*** Data extract ***

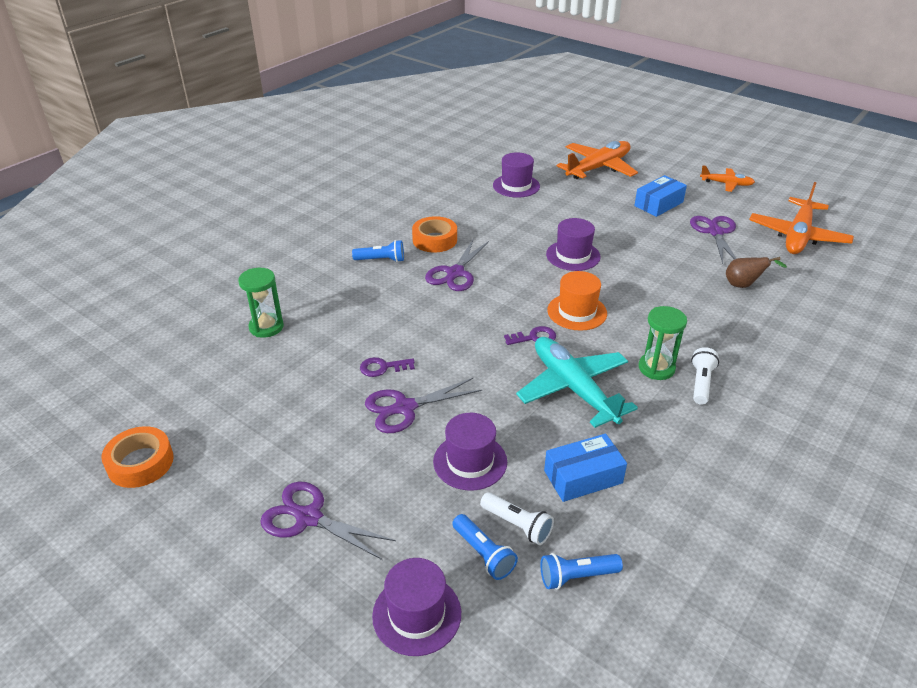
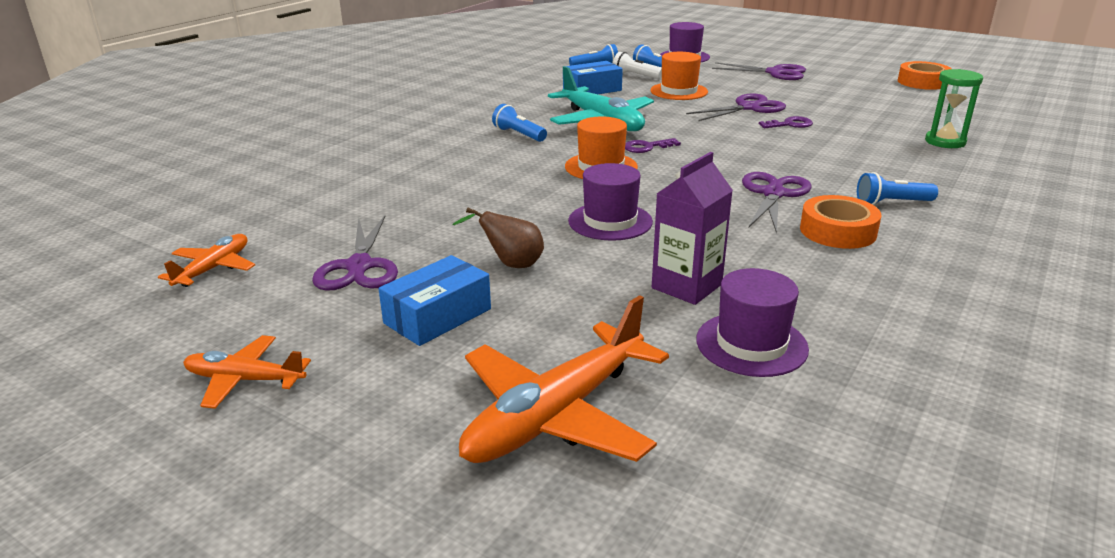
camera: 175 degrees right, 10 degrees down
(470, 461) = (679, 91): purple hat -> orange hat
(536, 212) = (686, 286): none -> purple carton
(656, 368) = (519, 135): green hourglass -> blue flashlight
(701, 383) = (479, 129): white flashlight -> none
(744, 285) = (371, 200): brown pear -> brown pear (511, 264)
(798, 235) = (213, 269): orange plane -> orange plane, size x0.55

*** End of Data extract ***
*** Data extract ***

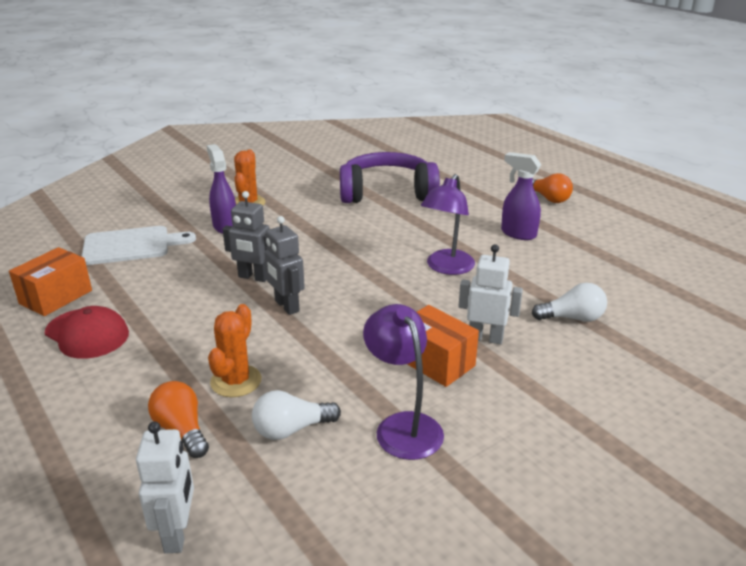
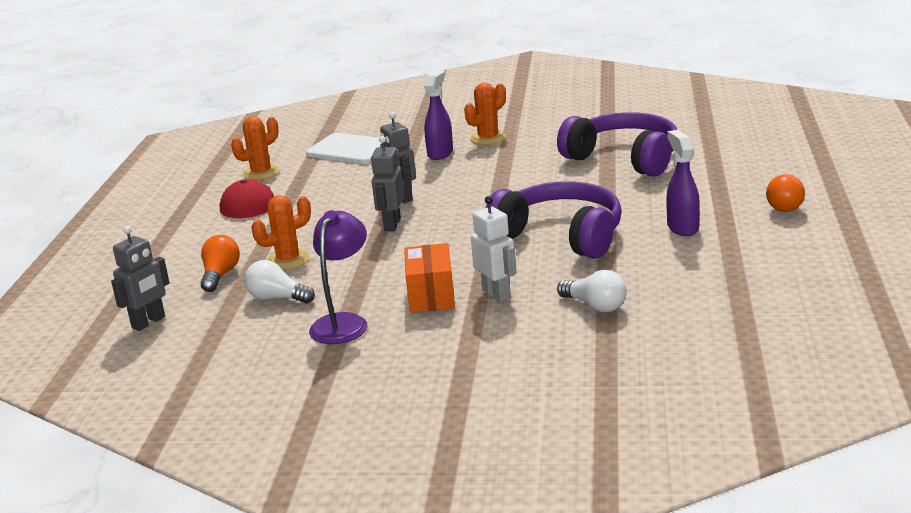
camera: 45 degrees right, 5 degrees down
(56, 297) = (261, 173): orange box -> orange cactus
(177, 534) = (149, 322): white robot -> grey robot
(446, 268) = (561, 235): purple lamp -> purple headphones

*** End of Data extract ***
*** Data extract ***

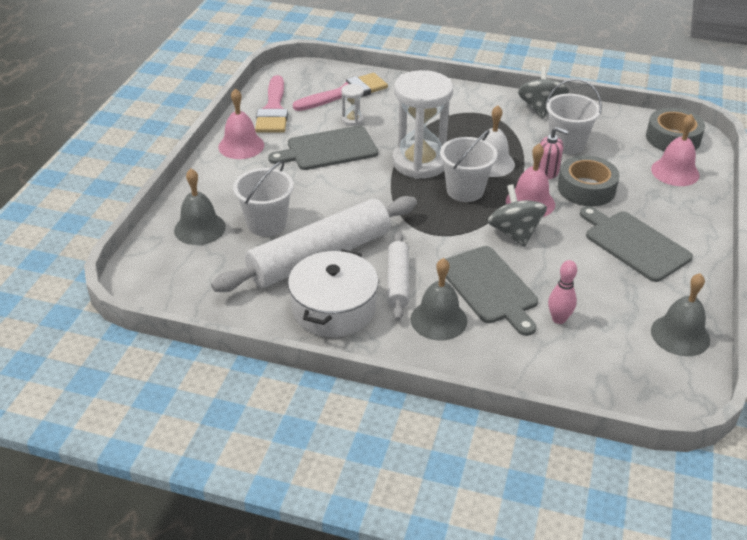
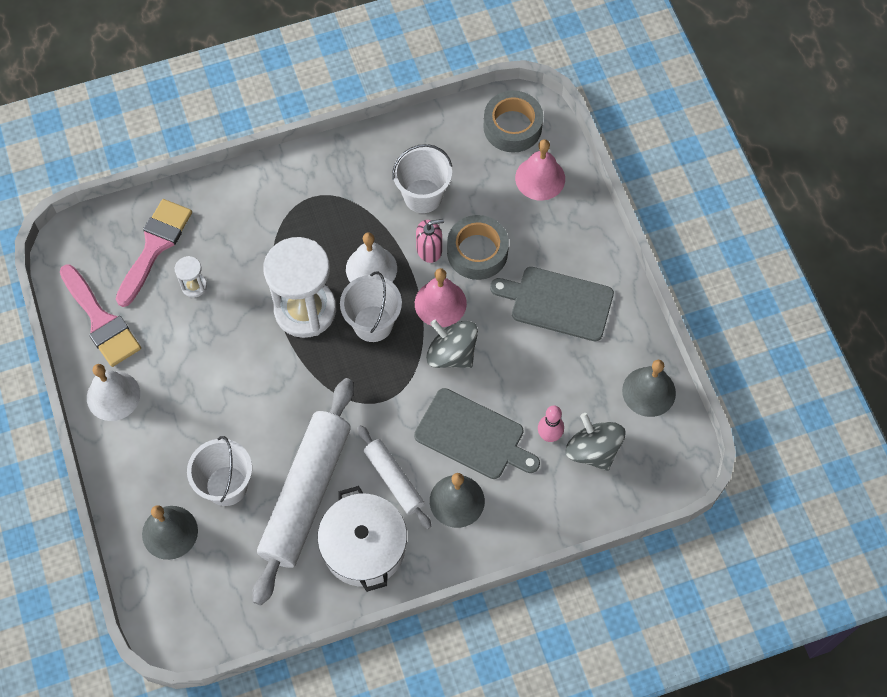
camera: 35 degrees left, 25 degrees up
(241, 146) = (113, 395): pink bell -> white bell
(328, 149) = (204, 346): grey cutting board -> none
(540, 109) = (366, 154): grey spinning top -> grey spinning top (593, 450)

*** End of Data extract ***

[To do] Copy out each line of the data above, exactly, if it lies between the line holding "(701, 383) = (479, 129): white" and the line holding "(798, 235) = (213, 269): orange", inclusive; copy no other line.

[Written answer]
(701, 383) = (479, 129): white flashlight -> none
(744, 285) = (371, 200): brown pear -> brown pear (511, 264)
(798, 235) = (213, 269): orange plane -> orange plane, size x0.55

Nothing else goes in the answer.